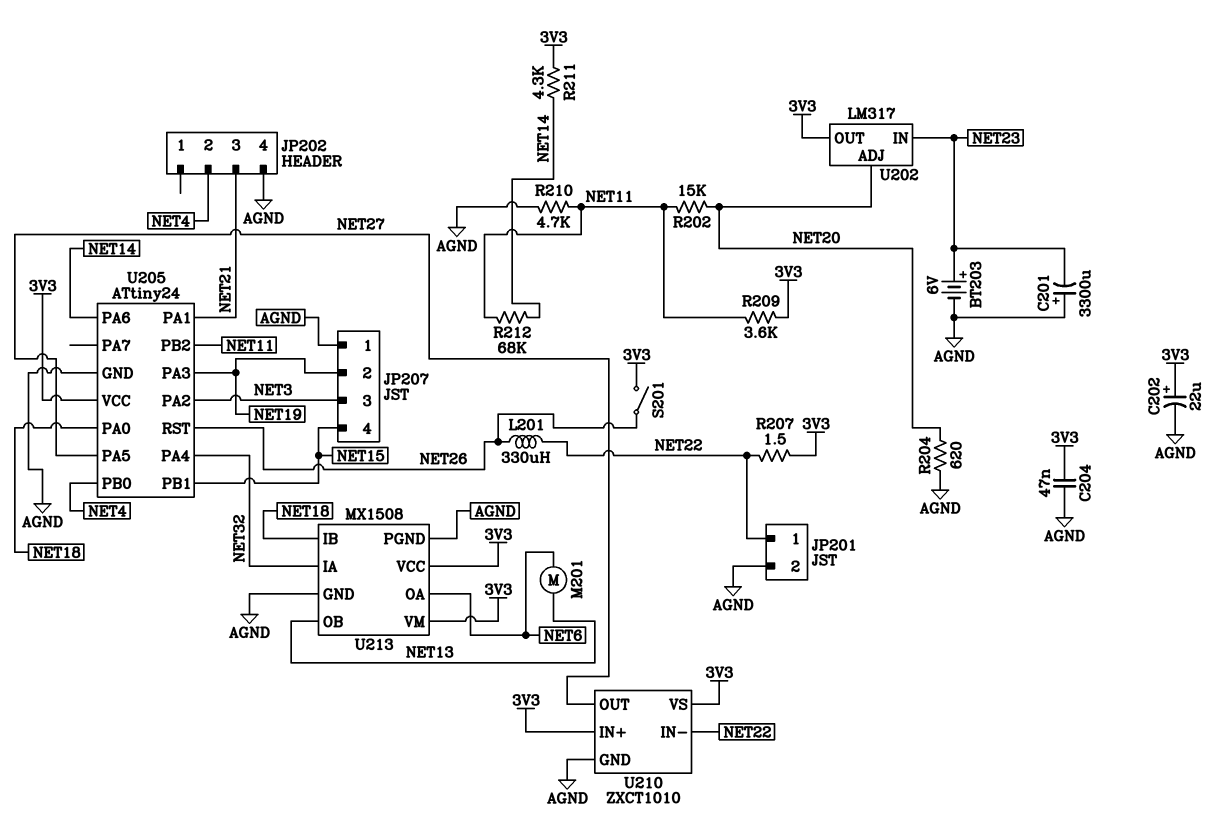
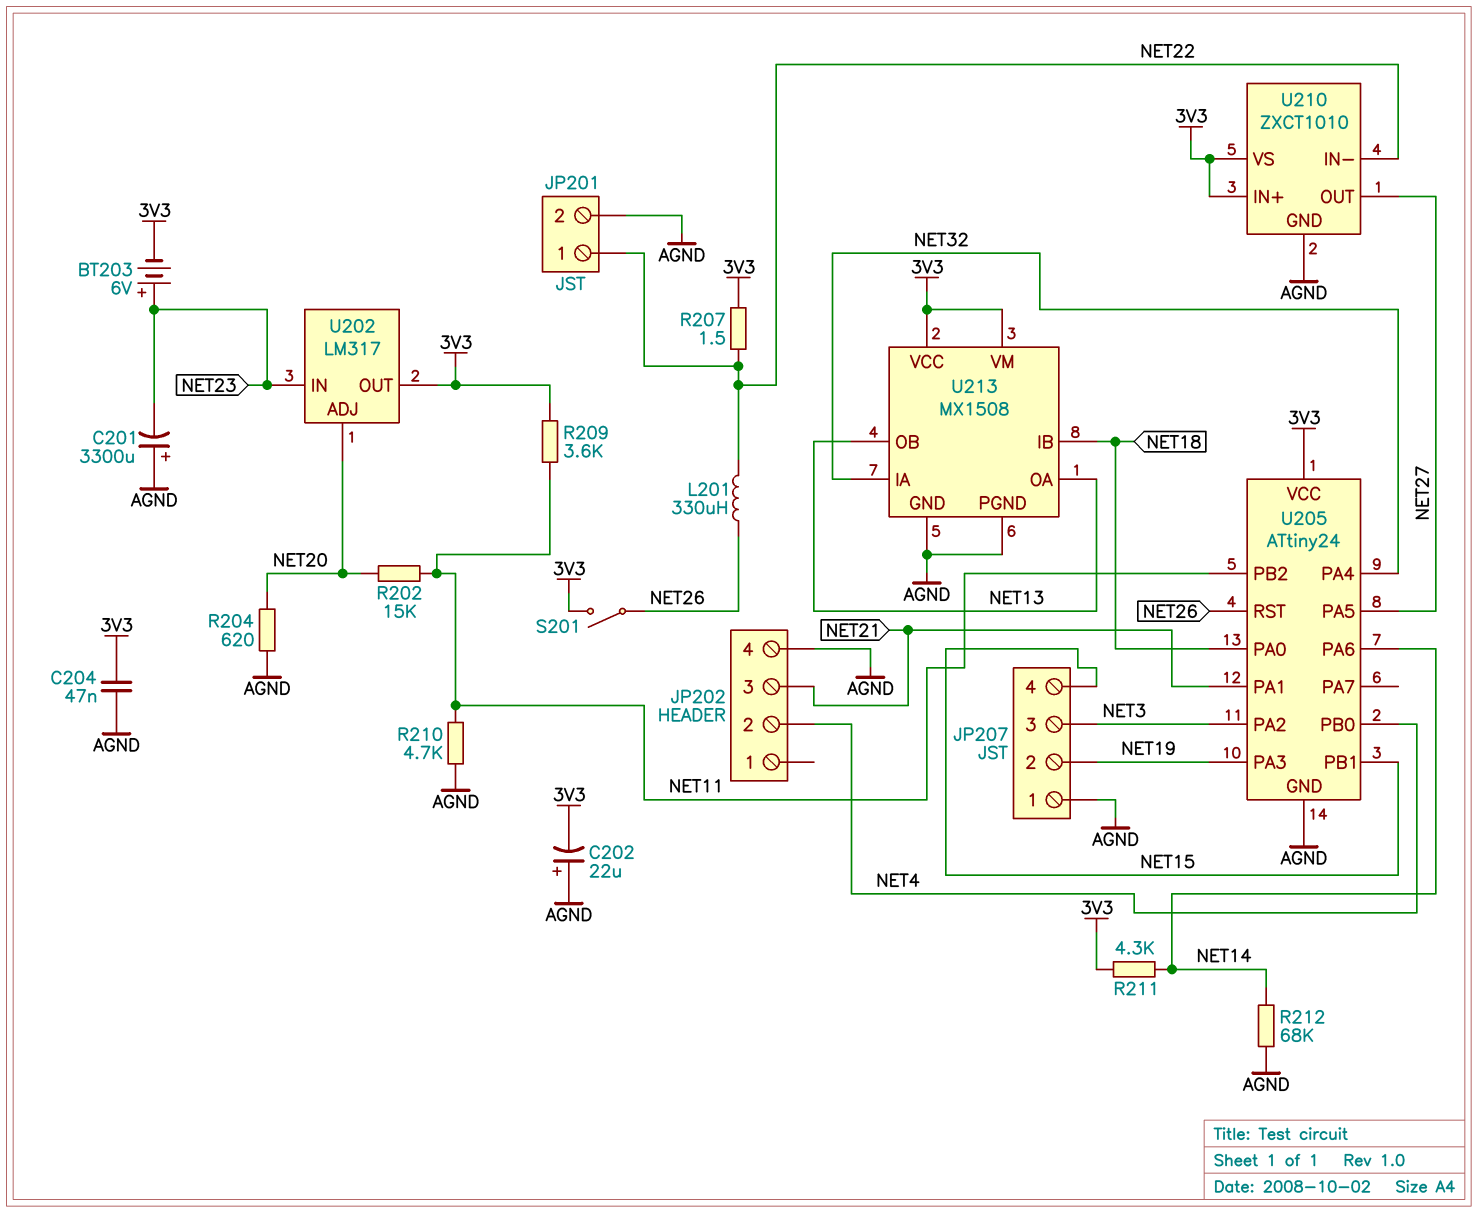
BT203: 6V (plus NET23, minus AGND) -> 6V (plus NET23, minus 3V3)
C202: 22uF (plus 3V3, minus AGND) -> 22uF (plus AGND, minus 3V3)
M201: motor (NET6, NET13) -> none
R212: 68k (NET11, NET14) -> 68k (AGND, NET14)
U213 pin OA: NET6 -> NET13

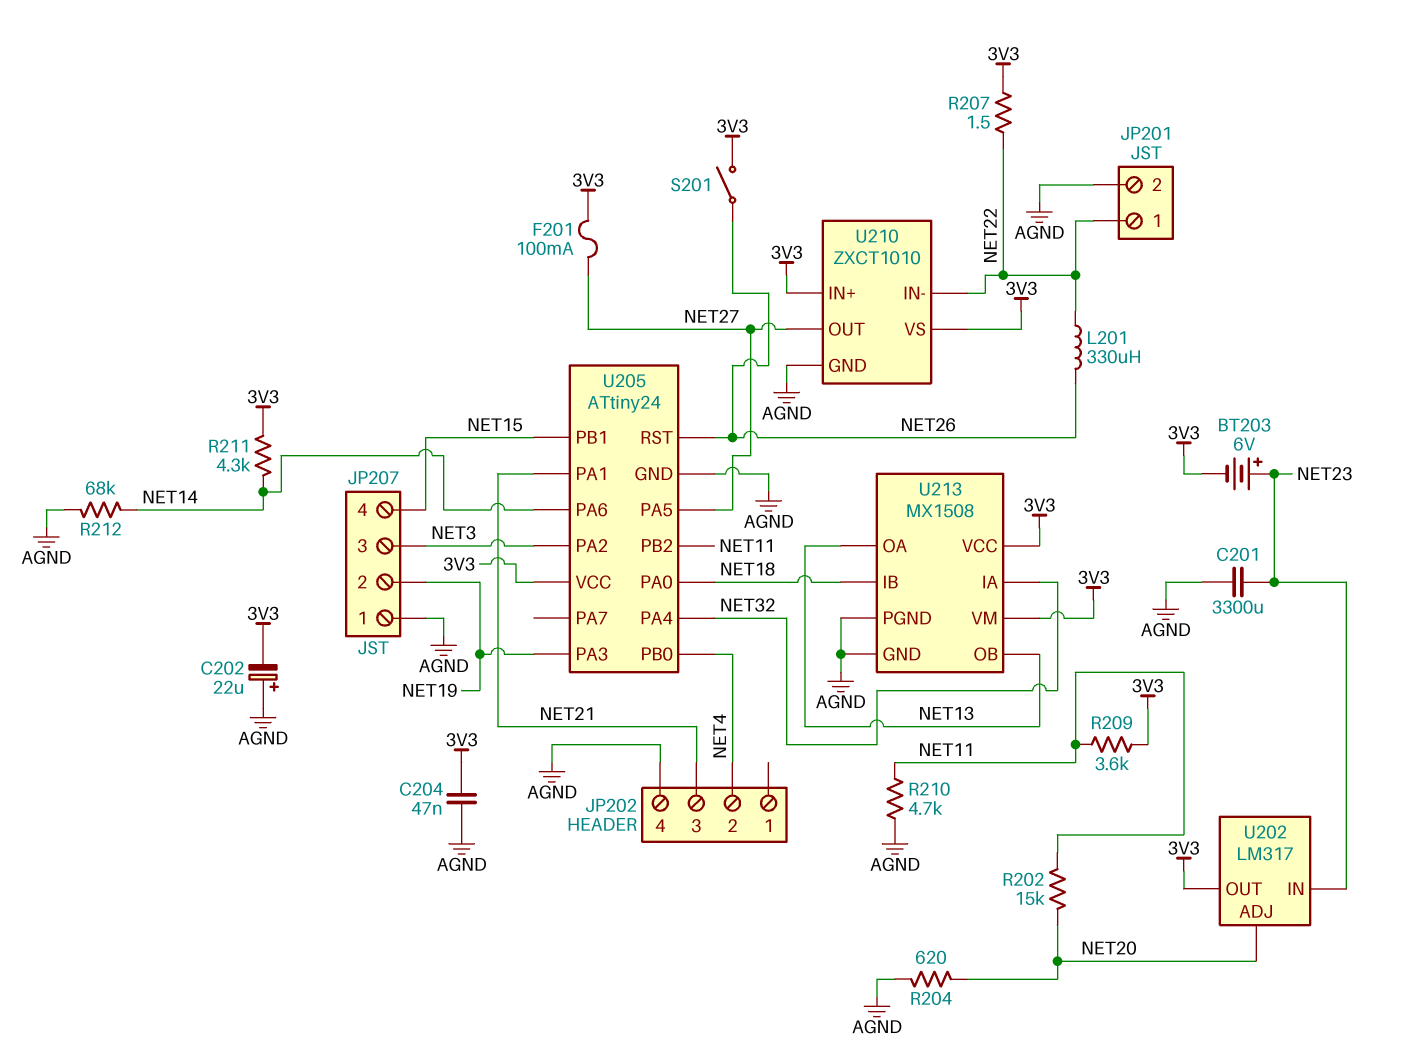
C201: 3300uF (plus AGND, minus NET23) -> 3300uF (AGND, NET23)
F201: none -> 100mA (3V3, NET27)

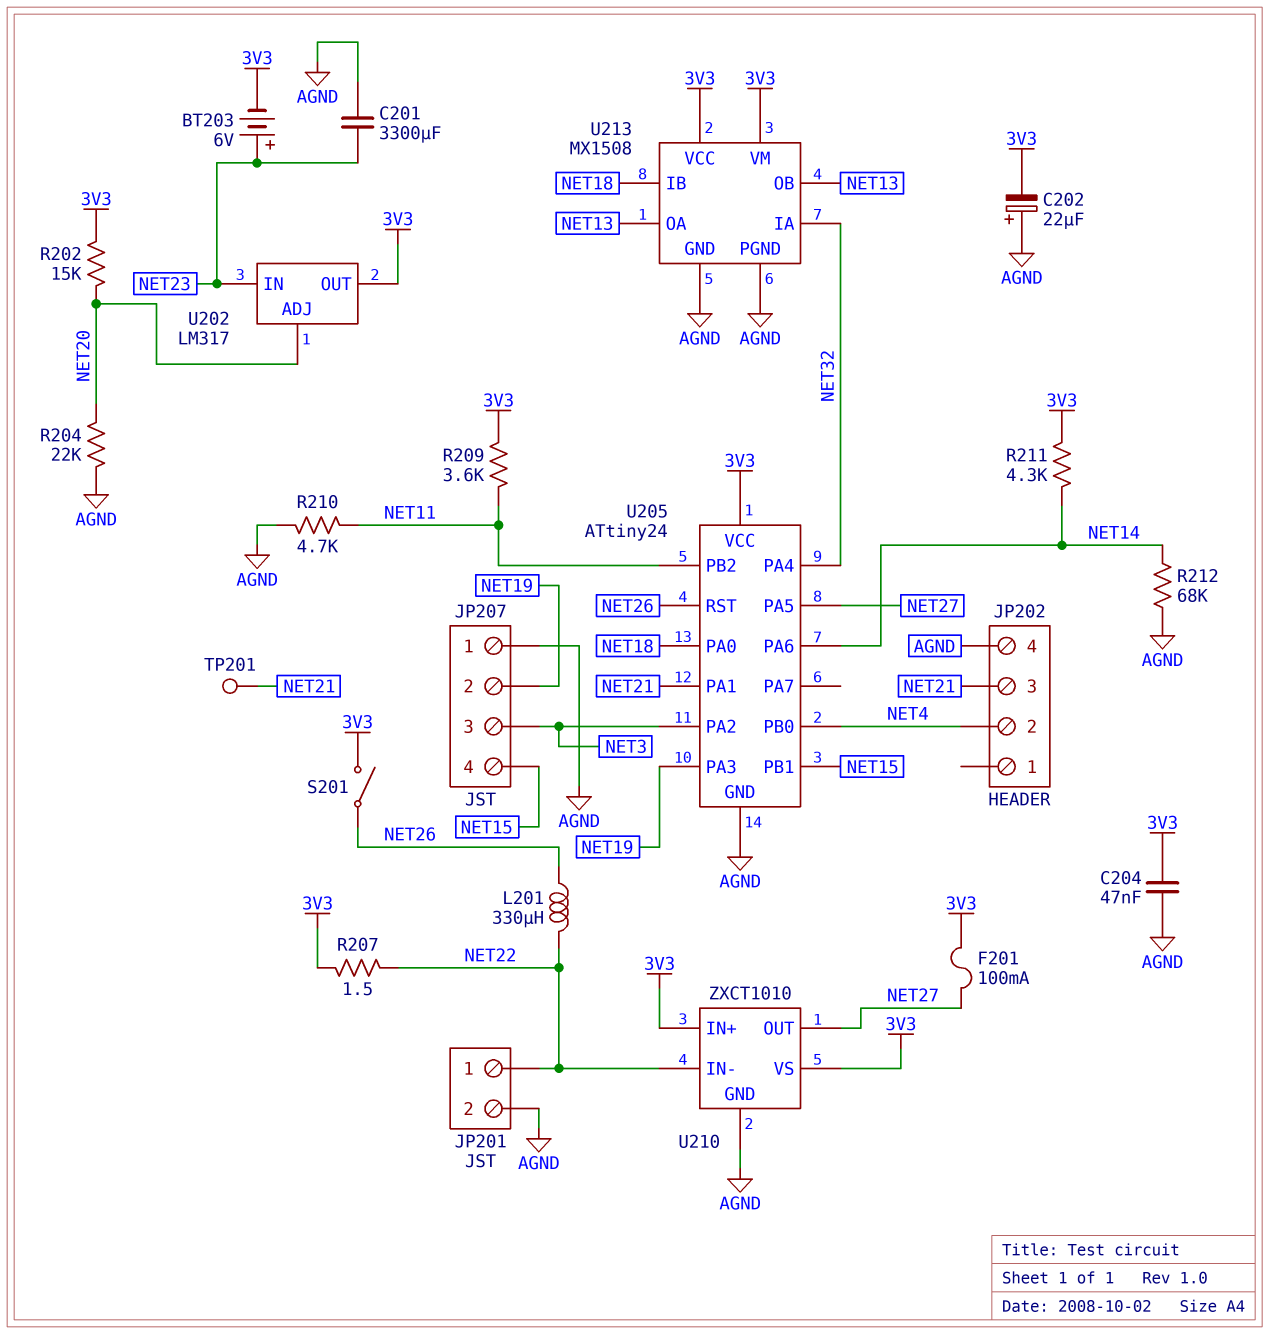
R202: 15k (NET11, NET20) -> 15k (3V3, NET20)
R204: 620 (AGND, NET20) -> 22k (AGND, NET20)
TP201: none -> test point (NET21)

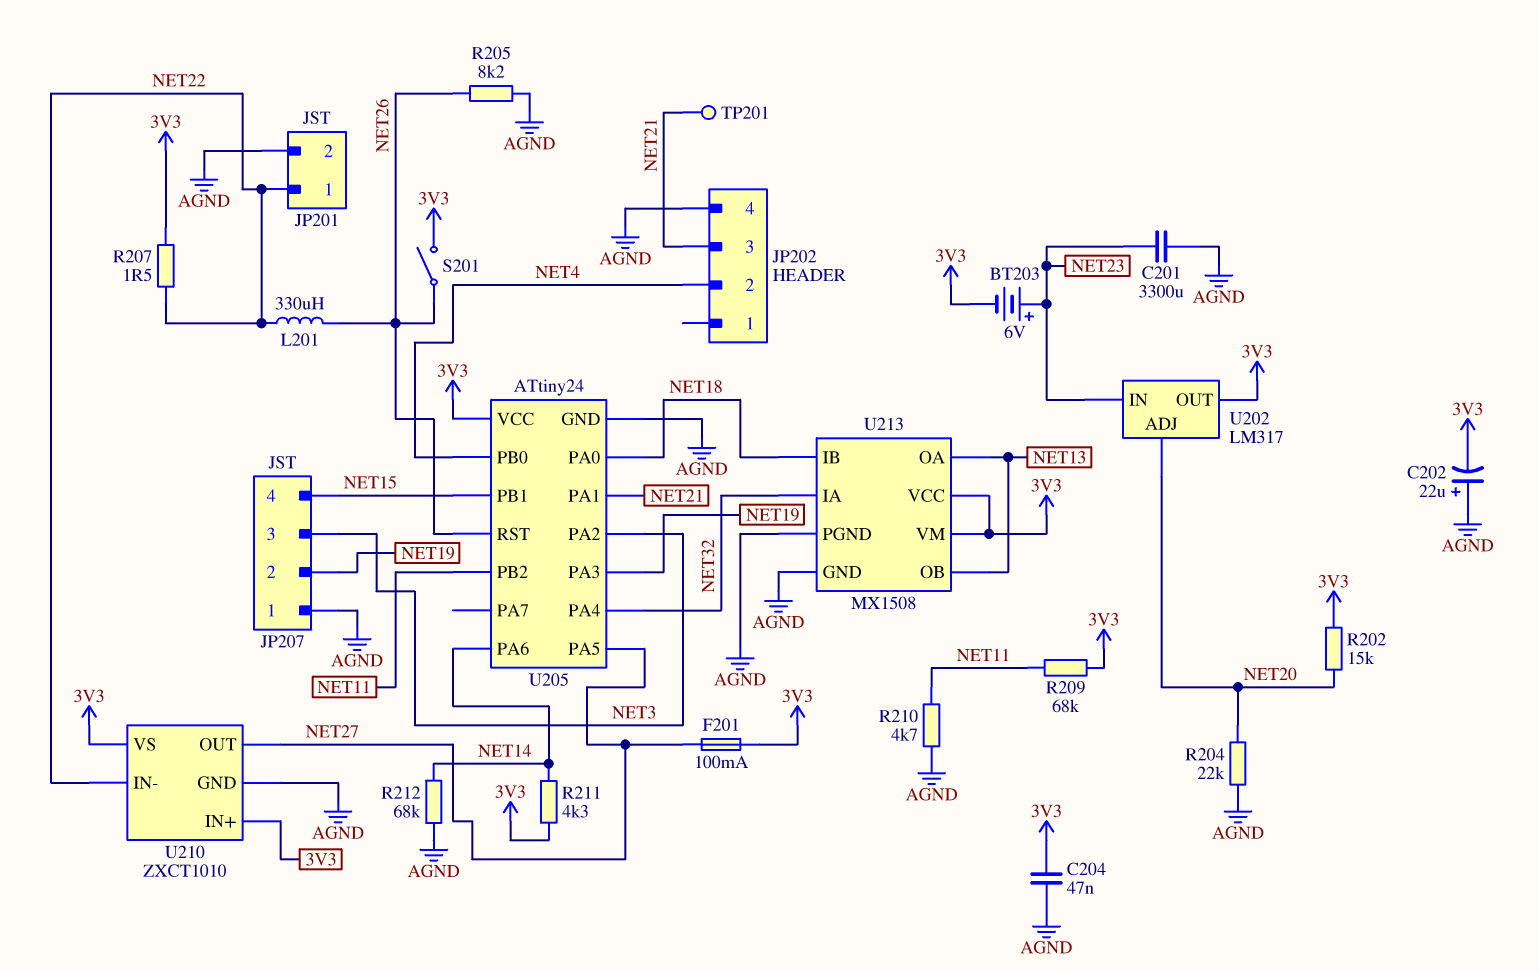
R205: none -> 8.2k (AGND, NET26)
R209: 3.6k (3V3, NET11) -> 68k (3V3, NET11)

◇ ◇ ◇ ◇ ◇ ◇ ◇

Task: Reproduce the final stretch of lines exactly: the line containing "R212: 68k (NET11, NET14) -> 68k (AGND, NET14)" through the last line of the data, both included. Pictures do not belong in the copy.

Response to the task:
R212: 68k (NET11, NET14) -> 68k (AGND, NET14)
U213 pin OA: NET6 -> NET13

C201: 3300uF (plus AGND, minus NET23) -> 3300uF (AGND, NET23)
F201: none -> 100mA (3V3, NET27)

R202: 15k (NET11, NET20) -> 15k (3V3, NET20)
R204: 620 (AGND, NET20) -> 22k (AGND, NET20)
TP201: none -> test point (NET21)

R205: none -> 8.2k (AGND, NET26)
R209: 3.6k (3V3, NET11) -> 68k (3V3, NET11)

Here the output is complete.